- **TASK**
Every line in the records below that holds "calculadora" must be identified and copied.

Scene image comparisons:
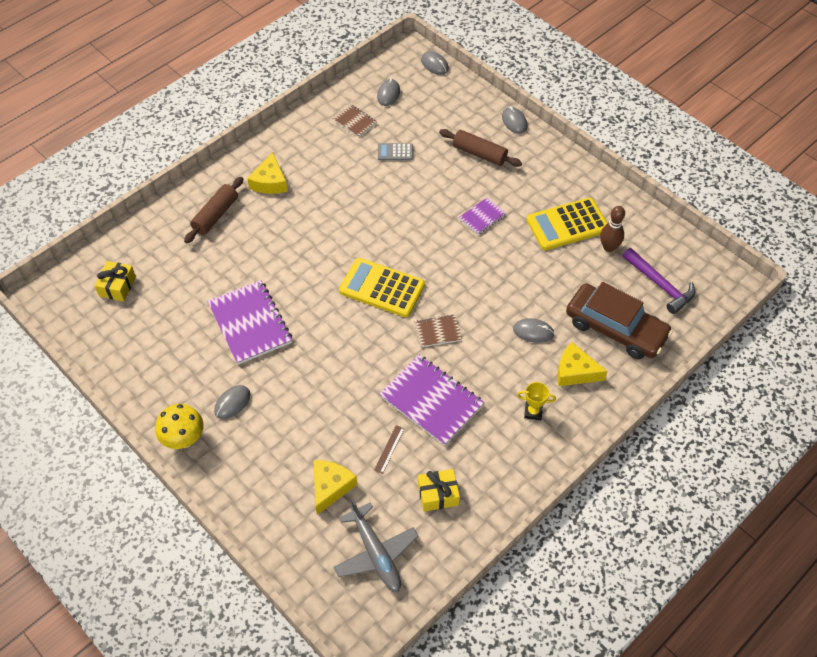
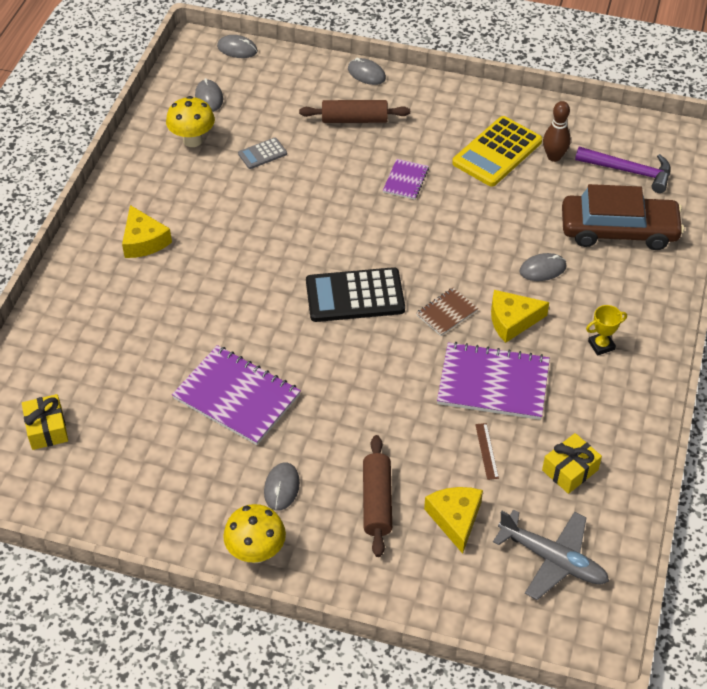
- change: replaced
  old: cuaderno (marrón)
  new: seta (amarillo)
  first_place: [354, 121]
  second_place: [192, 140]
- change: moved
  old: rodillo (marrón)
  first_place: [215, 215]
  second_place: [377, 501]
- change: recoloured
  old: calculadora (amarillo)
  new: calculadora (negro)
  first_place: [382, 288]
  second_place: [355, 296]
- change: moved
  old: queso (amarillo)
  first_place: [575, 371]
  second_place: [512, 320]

- **WRITTEN SOLUTION**
  old: calculadora (amarillo)
  new: calculadora (negro)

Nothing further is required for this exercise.